---------- PROVIDED DATA

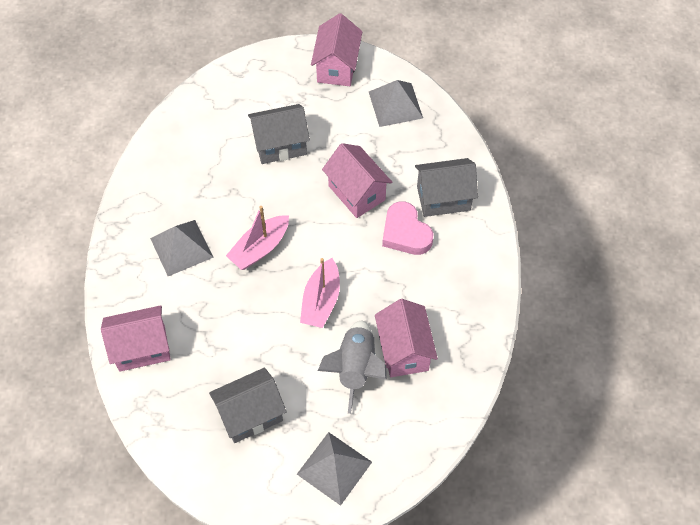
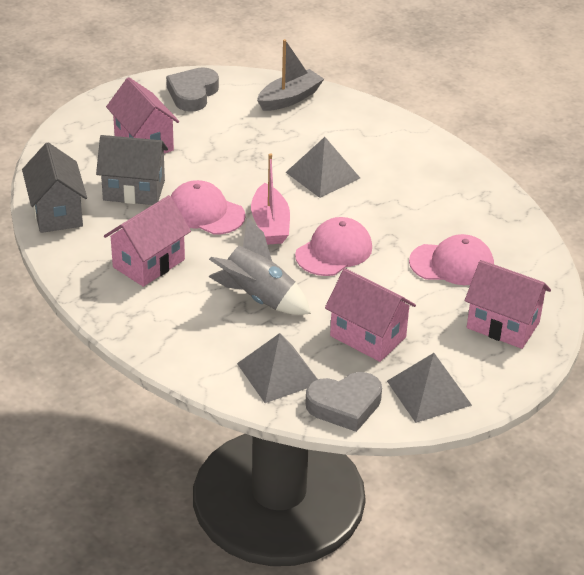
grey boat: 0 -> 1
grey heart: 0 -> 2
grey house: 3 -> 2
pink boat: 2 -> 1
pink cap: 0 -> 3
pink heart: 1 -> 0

--------------------
---------- PROVIDED DATA

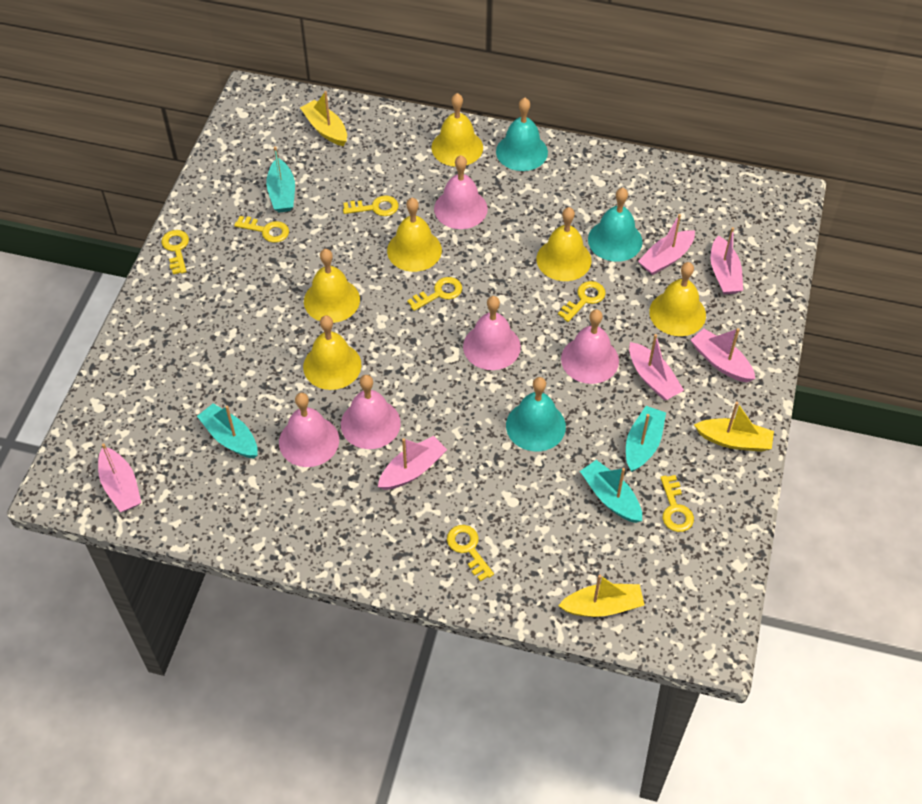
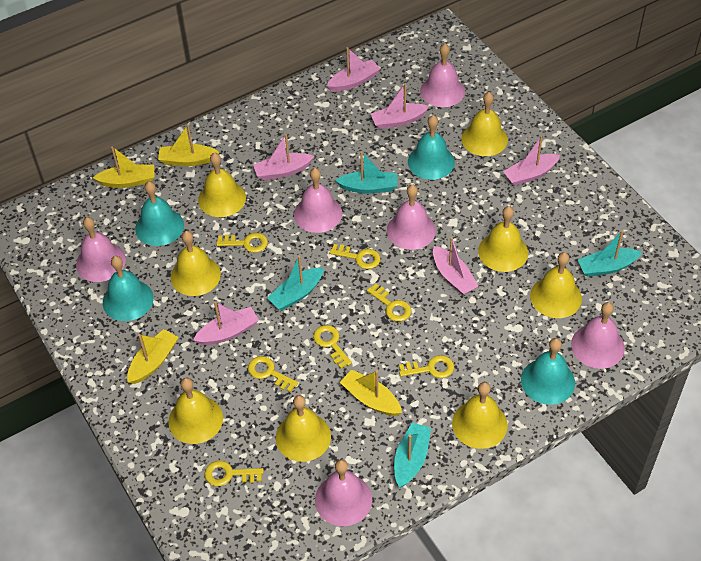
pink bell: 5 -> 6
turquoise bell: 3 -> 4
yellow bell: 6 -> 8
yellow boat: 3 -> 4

--------------------

§ **ABOUT THIS EXERCISE**
Tally up the lines above containing "bell"; the number is the full answer.

§ **EXERCISE RESPONSE**
3